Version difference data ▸
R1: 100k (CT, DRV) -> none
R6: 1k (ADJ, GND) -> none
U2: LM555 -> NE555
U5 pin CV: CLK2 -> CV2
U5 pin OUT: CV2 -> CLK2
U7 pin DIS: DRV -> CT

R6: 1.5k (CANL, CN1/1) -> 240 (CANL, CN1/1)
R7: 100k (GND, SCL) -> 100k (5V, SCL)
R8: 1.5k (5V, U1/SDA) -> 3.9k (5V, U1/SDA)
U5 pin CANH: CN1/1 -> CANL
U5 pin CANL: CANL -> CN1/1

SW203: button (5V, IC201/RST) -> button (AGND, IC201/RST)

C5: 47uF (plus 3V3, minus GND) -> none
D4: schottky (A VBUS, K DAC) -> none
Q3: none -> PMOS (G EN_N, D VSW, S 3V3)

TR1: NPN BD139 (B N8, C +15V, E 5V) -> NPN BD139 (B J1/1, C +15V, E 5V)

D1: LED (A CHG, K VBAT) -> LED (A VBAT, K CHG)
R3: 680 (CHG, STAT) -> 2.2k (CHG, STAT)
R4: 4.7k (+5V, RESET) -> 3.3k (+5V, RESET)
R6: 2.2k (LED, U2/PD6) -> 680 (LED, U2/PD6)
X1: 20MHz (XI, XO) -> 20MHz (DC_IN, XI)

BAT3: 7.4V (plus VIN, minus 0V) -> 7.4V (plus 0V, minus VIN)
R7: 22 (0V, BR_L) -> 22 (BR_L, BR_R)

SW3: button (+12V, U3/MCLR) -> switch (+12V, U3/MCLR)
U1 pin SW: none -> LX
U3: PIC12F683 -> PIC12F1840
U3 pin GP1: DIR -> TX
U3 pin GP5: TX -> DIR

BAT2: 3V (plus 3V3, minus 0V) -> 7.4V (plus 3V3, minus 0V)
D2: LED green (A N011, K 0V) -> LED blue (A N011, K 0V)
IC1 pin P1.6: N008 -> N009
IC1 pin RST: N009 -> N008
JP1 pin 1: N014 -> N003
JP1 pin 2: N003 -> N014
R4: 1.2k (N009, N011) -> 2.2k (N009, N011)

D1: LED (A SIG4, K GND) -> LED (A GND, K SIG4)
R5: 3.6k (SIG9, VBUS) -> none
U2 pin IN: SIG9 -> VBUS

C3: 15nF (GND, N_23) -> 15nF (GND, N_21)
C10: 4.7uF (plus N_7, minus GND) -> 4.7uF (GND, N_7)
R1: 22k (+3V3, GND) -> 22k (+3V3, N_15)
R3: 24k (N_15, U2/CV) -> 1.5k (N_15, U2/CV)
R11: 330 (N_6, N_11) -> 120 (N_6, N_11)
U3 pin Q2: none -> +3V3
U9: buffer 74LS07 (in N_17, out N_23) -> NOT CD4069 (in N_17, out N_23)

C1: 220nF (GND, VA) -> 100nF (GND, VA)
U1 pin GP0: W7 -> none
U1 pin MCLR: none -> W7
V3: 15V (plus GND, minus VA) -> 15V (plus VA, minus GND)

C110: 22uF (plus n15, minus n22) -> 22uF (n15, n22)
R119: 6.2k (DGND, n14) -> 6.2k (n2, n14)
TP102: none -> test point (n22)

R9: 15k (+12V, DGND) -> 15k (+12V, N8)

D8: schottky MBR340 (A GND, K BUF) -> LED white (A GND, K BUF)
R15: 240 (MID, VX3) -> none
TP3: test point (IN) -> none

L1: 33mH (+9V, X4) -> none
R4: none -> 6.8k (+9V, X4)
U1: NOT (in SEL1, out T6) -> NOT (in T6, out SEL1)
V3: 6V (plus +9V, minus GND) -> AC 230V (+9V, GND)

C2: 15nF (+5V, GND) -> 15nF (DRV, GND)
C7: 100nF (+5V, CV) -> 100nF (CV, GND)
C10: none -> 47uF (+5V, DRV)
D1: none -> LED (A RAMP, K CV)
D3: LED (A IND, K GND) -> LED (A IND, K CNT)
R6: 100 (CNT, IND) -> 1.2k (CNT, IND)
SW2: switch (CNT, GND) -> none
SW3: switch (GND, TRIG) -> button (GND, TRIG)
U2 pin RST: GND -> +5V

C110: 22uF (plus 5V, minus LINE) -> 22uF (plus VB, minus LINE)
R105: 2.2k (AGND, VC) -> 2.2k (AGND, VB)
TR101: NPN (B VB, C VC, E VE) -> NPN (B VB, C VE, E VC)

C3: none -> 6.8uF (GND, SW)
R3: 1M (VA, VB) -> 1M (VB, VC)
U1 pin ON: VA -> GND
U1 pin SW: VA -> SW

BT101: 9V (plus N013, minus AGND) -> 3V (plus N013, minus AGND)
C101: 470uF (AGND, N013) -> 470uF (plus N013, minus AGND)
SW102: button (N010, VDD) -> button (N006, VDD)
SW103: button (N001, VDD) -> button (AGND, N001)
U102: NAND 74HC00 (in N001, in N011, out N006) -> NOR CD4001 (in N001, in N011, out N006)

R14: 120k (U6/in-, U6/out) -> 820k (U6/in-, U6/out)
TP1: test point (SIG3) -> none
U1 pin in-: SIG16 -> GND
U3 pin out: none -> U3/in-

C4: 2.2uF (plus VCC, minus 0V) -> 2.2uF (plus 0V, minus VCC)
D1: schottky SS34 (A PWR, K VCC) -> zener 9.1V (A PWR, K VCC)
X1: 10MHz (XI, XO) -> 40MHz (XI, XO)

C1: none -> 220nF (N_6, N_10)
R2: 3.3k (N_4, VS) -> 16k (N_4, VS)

Task directions ▸
Every record above is to be given again precisely.

Exercise answer ▸
R1: 100k (CT, DRV) -> none
R6: 1k (ADJ, GND) -> none
U2: LM555 -> NE555
U5 pin CV: CLK2 -> CV2
U5 pin OUT: CV2 -> CLK2
U7 pin DIS: DRV -> CT

R6: 1.5k (CANL, CN1/1) -> 240 (CANL, CN1/1)
R7: 100k (GND, SCL) -> 100k (5V, SCL)
R8: 1.5k (5V, U1/SDA) -> 3.9k (5V, U1/SDA)
U5 pin CANH: CN1/1 -> CANL
U5 pin CANL: CANL -> CN1/1

SW203: button (5V, IC201/RST) -> button (AGND, IC201/RST)

C5: 47uF (plus 3V3, minus GND) -> none
D4: schottky (A VBUS, K DAC) -> none
Q3: none -> PMOS (G EN_N, D VSW, S 3V3)

TR1: NPN BD139 (B N8, C +15V, E 5V) -> NPN BD139 (B J1/1, C +15V, E 5V)

D1: LED (A CHG, K VBAT) -> LED (A VBAT, K CHG)
R3: 680 (CHG, STAT) -> 2.2k (CHG, STAT)
R4: 4.7k (+5V, RESET) -> 3.3k (+5V, RESET)
R6: 2.2k (LED, U2/PD6) -> 680 (LED, U2/PD6)
X1: 20MHz (XI, XO) -> 20MHz (DC_IN, XI)

BAT3: 7.4V (plus VIN, minus 0V) -> 7.4V (plus 0V, minus VIN)
R7: 22 (0V, BR_L) -> 22 (BR_L, BR_R)

SW3: button (+12V, U3/MCLR) -> switch (+12V, U3/MCLR)
U1 pin SW: none -> LX
U3: PIC12F683 -> PIC12F1840
U3 pin GP1: DIR -> TX
U3 pin GP5: TX -> DIR

BAT2: 3V (plus 3V3, minus 0V) -> 7.4V (plus 3V3, minus 0V)
D2: LED green (A N011, K 0V) -> LED blue (A N011, K 0V)
IC1 pin P1.6: N008 -> N009
IC1 pin RST: N009 -> N008
JP1 pin 1: N014 -> N003
JP1 pin 2: N003 -> N014
R4: 1.2k (N009, N011) -> 2.2k (N009, N011)

D1: LED (A SIG4, K GND) -> LED (A GND, K SIG4)
R5: 3.6k (SIG9, VBUS) -> none
U2 pin IN: SIG9 -> VBUS

C3: 15nF (GND, N_23) -> 15nF (GND, N_21)
C10: 4.7uF (plus N_7, minus GND) -> 4.7uF (GND, N_7)
R1: 22k (+3V3, GND) -> 22k (+3V3, N_15)
R3: 24k (N_15, U2/CV) -> 1.5k (N_15, U2/CV)
R11: 330 (N_6, N_11) -> 120 (N_6, N_11)
U3 pin Q2: none -> +3V3
U9: buffer 74LS07 (in N_17, out N_23) -> NOT CD4069 (in N_17, out N_23)

C1: 220nF (GND, VA) -> 100nF (GND, VA)
U1 pin GP0: W7 -> none
U1 pin MCLR: none -> W7
V3: 15V (plus GND, minus VA) -> 15V (plus VA, minus GND)

C110: 22uF (plus n15, minus n22) -> 22uF (n15, n22)
R119: 6.2k (DGND, n14) -> 6.2k (n2, n14)
TP102: none -> test point (n22)

R9: 15k (+12V, DGND) -> 15k (+12V, N8)

D8: schottky MBR340 (A GND, K BUF) -> LED white (A GND, K BUF)
R15: 240 (MID, VX3) -> none
TP3: test point (IN) -> none

L1: 33mH (+9V, X4) -> none
R4: none -> 6.8k (+9V, X4)
U1: NOT (in SEL1, out T6) -> NOT (in T6, out SEL1)
V3: 6V (plus +9V, minus GND) -> AC 230V (+9V, GND)

C2: 15nF (+5V, GND) -> 15nF (DRV, GND)
C7: 100nF (+5V, CV) -> 100nF (CV, GND)
C10: none -> 47uF (+5V, DRV)
D1: none -> LED (A RAMP, K CV)
D3: LED (A IND, K GND) -> LED (A IND, K CNT)
R6: 100 (CNT, IND) -> 1.2k (CNT, IND)
SW2: switch (CNT, GND) -> none
SW3: switch (GND, TRIG) -> button (GND, TRIG)
U2 pin RST: GND -> +5V

C110: 22uF (plus 5V, minus LINE) -> 22uF (plus VB, minus LINE)
R105: 2.2k (AGND, VC) -> 2.2k (AGND, VB)
TR101: NPN (B VB, C VC, E VE) -> NPN (B VB, C VE, E VC)

C3: none -> 6.8uF (GND, SW)
R3: 1M (VA, VB) -> 1M (VB, VC)
U1 pin ON: VA -> GND
U1 pin SW: VA -> SW

BT101: 9V (plus N013, minus AGND) -> 3V (plus N013, minus AGND)
C101: 470uF (AGND, N013) -> 470uF (plus N013, minus AGND)
SW102: button (N010, VDD) -> button (N006, VDD)
SW103: button (N001, VDD) -> button (AGND, N001)
U102: NAND 74HC00 (in N001, in N011, out N006) -> NOR CD4001 (in N001, in N011, out N006)

R14: 120k (U6/in-, U6/out) -> 820k (U6/in-, U6/out)
TP1: test point (SIG3) -> none
U1 pin in-: SIG16 -> GND
U3 pin out: none -> U3/in-

C4: 2.2uF (plus VCC, minus 0V) -> 2.2uF (plus 0V, minus VCC)
D1: schottky SS34 (A PWR, K VCC) -> zener 9.1V (A PWR, K VCC)
X1: 10MHz (XI, XO) -> 40MHz (XI, XO)

C1: none -> 220nF (N_6, N_10)
R2: 3.3k (N_4, VS) -> 16k (N_4, VS)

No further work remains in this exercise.